Collected data entries

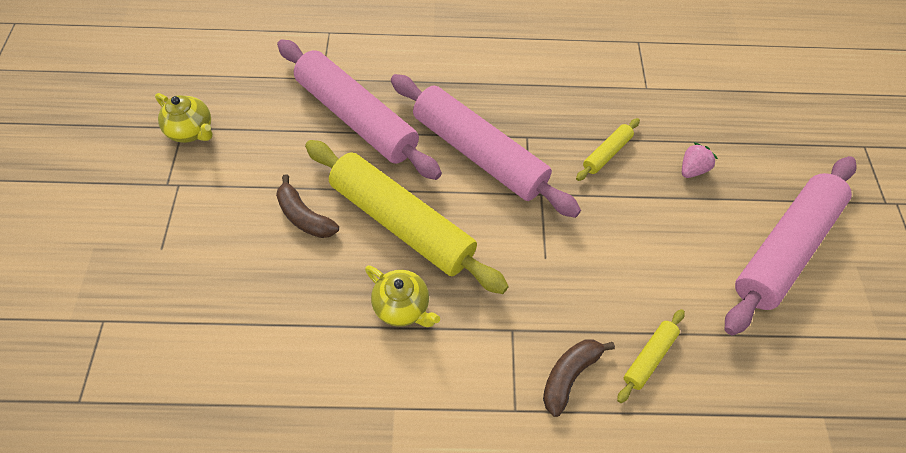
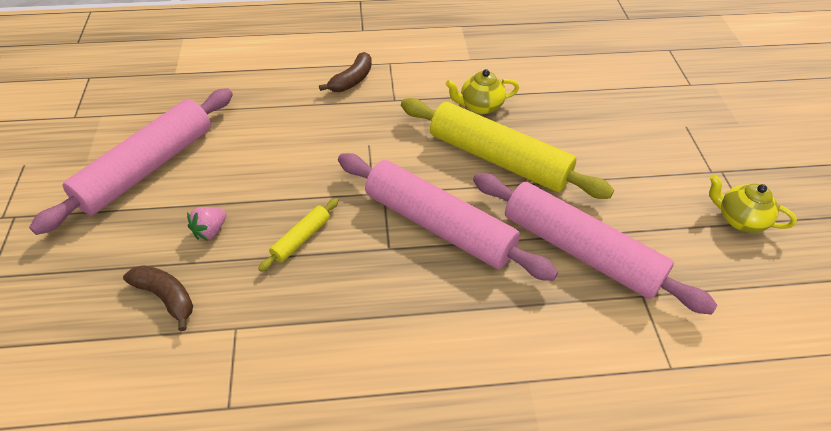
camera: 175 degrees right, 10 degrees down
(304, 216) = (585, 157): brown banana -> brown banana (166, 297)
(402, 307) = (480, 106): yellow teapot -> yellow teapot turned 45 degrees counterclockwise
(649, 357) = (292, 92): yellow rolling pin -> none

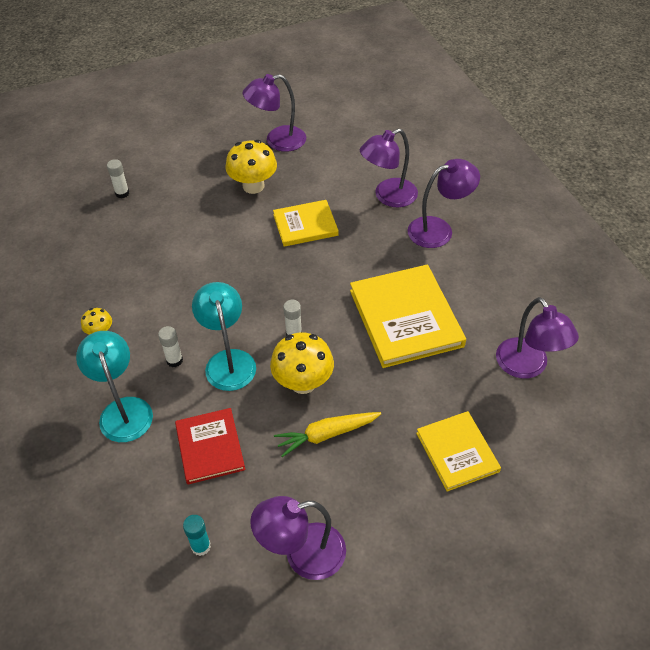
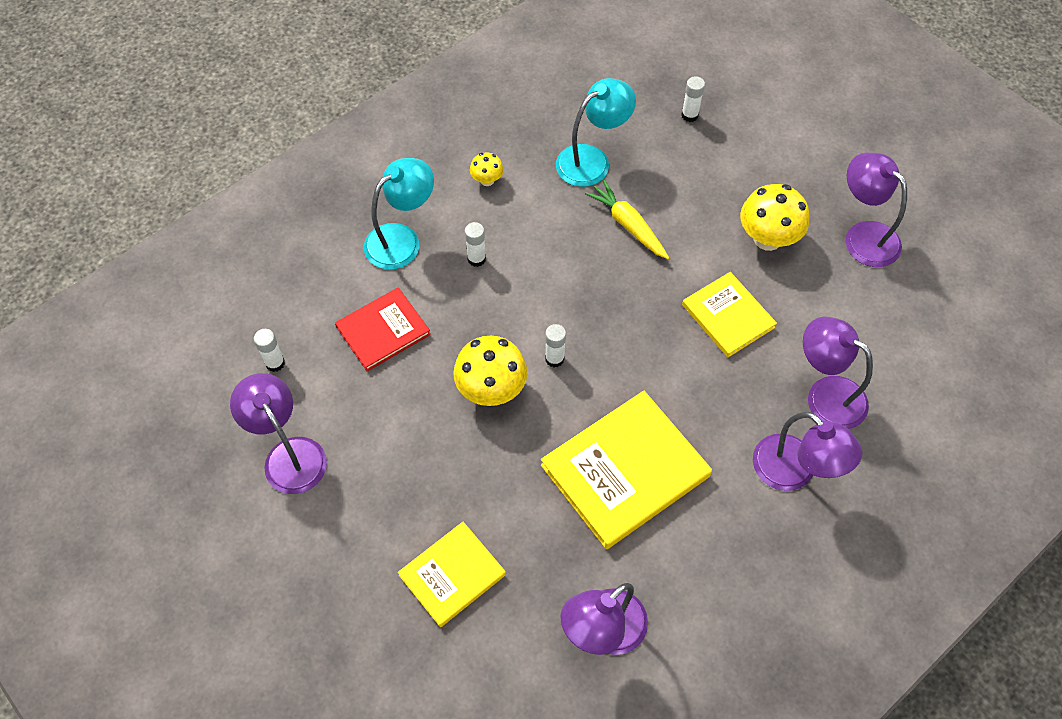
camera: 70 degrees right, 10 degrees up
(201, 546) = (275, 363): turquoise glue stick -> white glue stick
(228, 361) = (494, 308): turquoise lamp -> turquoise lamp (592, 160)
(326, 435) = (432, 434): yellow carrot -> yellow carrot (628, 225)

» **TASK TO COMPLETE**
From the first line to the last, repeat the entries exactly and leave out the pictures.

» **WRITTEN RESPONSE**
camera: 175 degrees right, 10 degrees down
(304, 216) = (585, 157): brown banana -> brown banana (166, 297)
(402, 307) = (480, 106): yellow teapot -> yellow teapot turned 45 degrees counterclockwise
(649, 357) = (292, 92): yellow rolling pin -> none

camera: 70 degrees right, 10 degrees up
(201, 546) = (275, 363): turquoise glue stick -> white glue stick
(228, 361) = (494, 308): turquoise lamp -> turquoise lamp (592, 160)
(326, 435) = (432, 434): yellow carrot -> yellow carrot (628, 225)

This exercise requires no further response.